### [WHAT THE EXERCISE ASKS]
Return all of the entries word for word, but omit the pictures they contain.

[TASK INPUT — start]

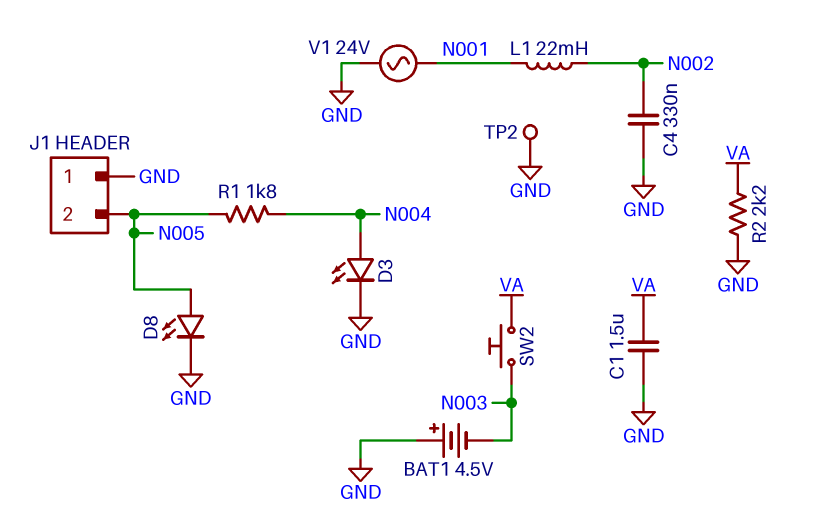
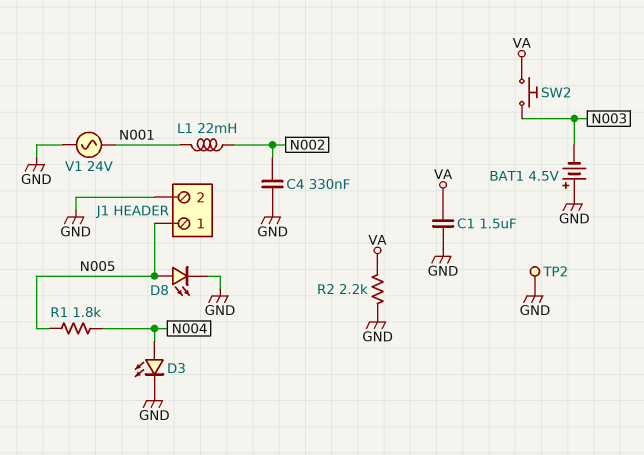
J1 pin 1: GND -> N005
J1 pin 2: N005 -> GND

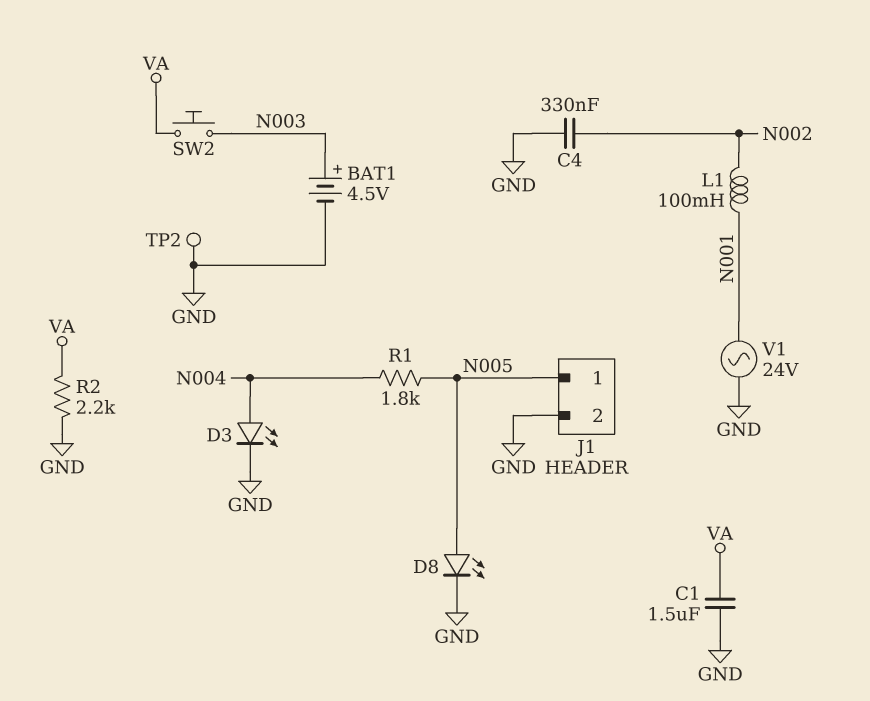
BAT1: 4.5V (plus GND, minus N003) -> 4.5V (plus N003, minus GND)
L1: 22mH (N001, N002) -> 100mH (N001, N002)

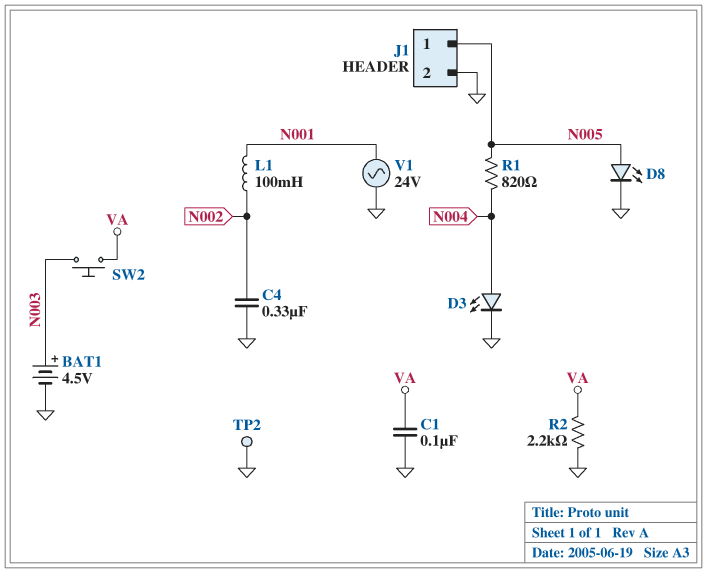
C1: 1.5uF (GND, VA) -> 100nF (GND, VA)
R1: 1.8k (N004, N005) -> 820 (N004, N005)

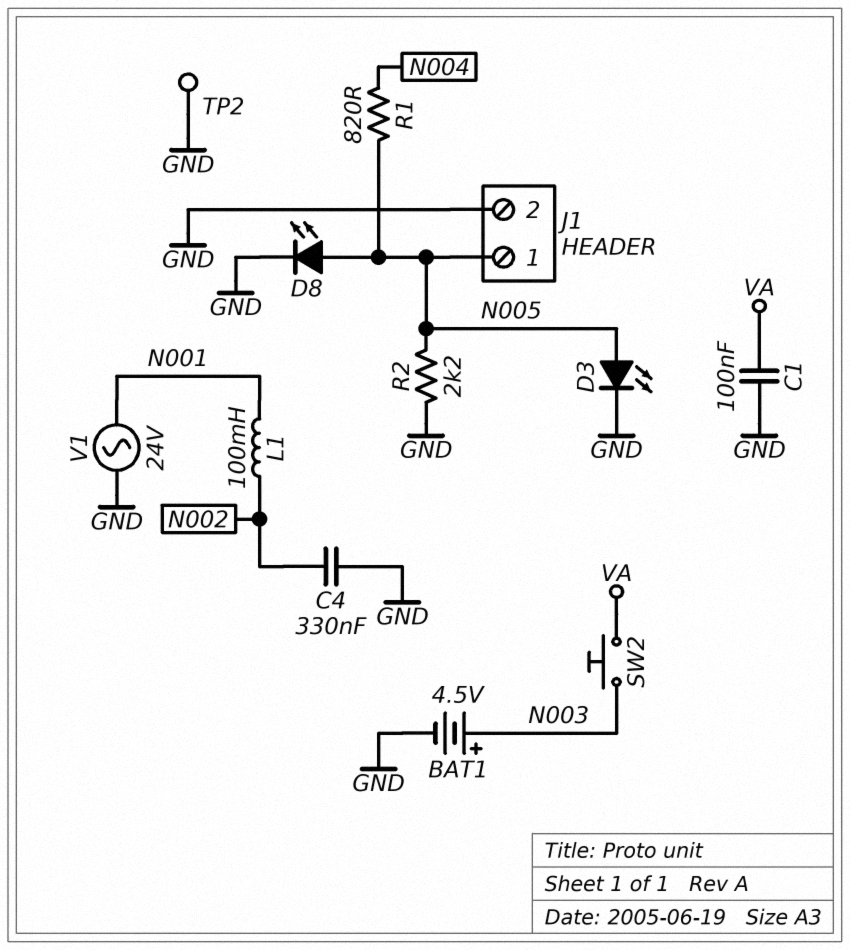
D3: LED (A N004, K GND) -> LED (A N005, K GND)
R2: 2.2k (GND, VA) -> 2.2k (GND, N005)

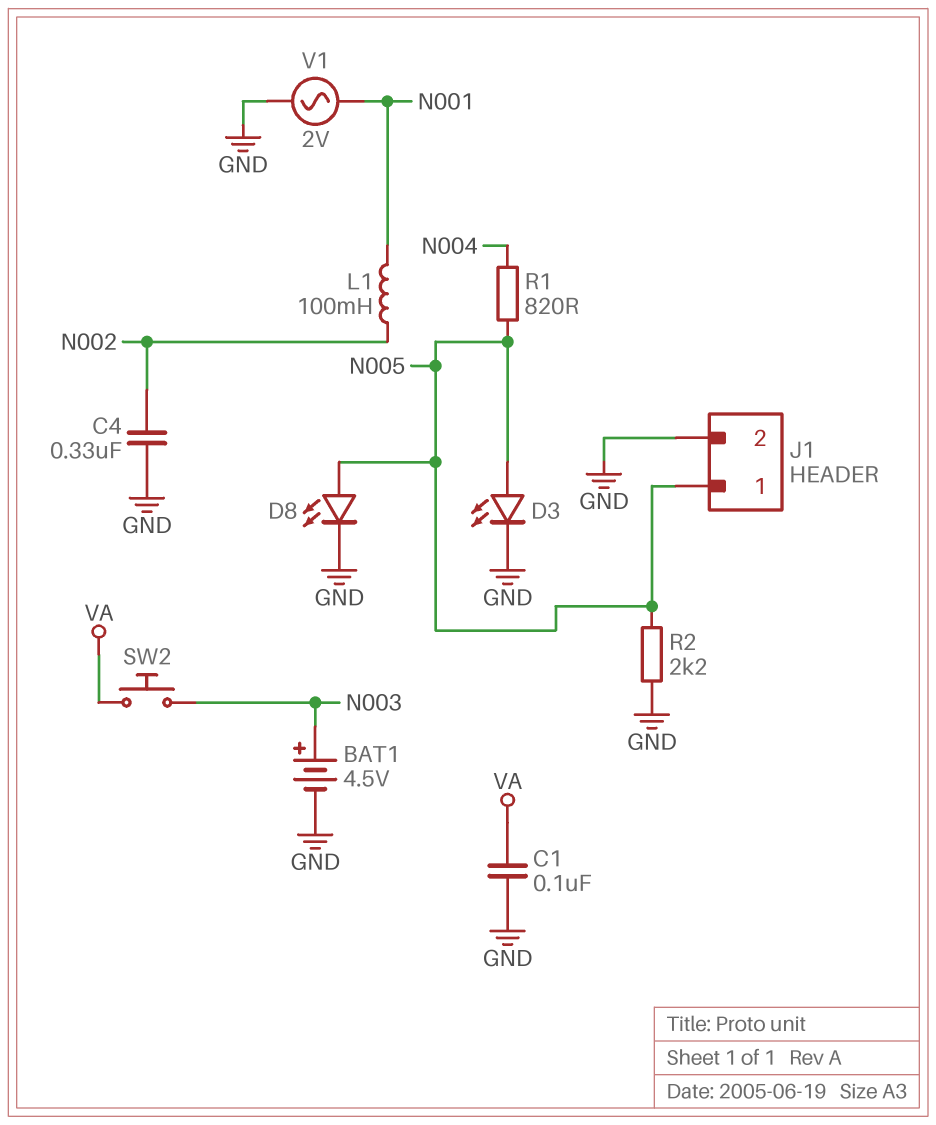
TP2: test point (GND) -> none
V1: AC 24V (GND, N001) -> AC 2V (GND, N001)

[TASK INPUT — finish]

### [SOLUTION FOR THIS TASK]
J1 pin 1: GND -> N005
J1 pin 2: N005 -> GND

BAT1: 4.5V (plus GND, minus N003) -> 4.5V (plus N003, minus GND)
L1: 22mH (N001, N002) -> 100mH (N001, N002)

C1: 1.5uF (GND, VA) -> 100nF (GND, VA)
R1: 1.8k (N004, N005) -> 820 (N004, N005)

D3: LED (A N004, K GND) -> LED (A N005, K GND)
R2: 2.2k (GND, VA) -> 2.2k (GND, N005)

TP2: test point (GND) -> none
V1: AC 24V (GND, N001) -> AC 2V (GND, N001)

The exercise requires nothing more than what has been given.